With the images removed, write out every line below exactly.

● Recorded data
****************

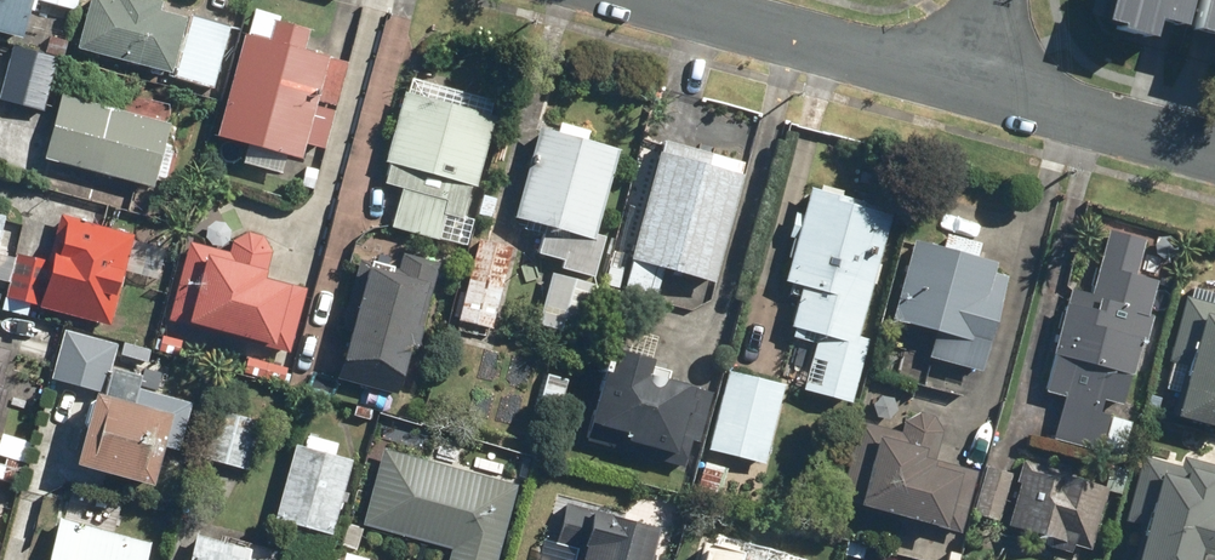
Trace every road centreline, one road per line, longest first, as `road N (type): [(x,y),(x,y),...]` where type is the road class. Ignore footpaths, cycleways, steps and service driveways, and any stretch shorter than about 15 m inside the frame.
road 1 (residential): [(647,0),(975,87)]
road 2 (residential): [(975,87),(1214,155)]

****************

● Your response
Trace every road centreline, one road per line, longest first, as `road N (type): [(x,y),(x,y),...]` where type is the road class. Ignore footpaths, cycleways, steps and service driveways, and any stretch shorter than about 15 m inside the frame.
road 1 (residential): [(647,0),(975,87)]
road 2 (residential): [(975,87),(1214,155)]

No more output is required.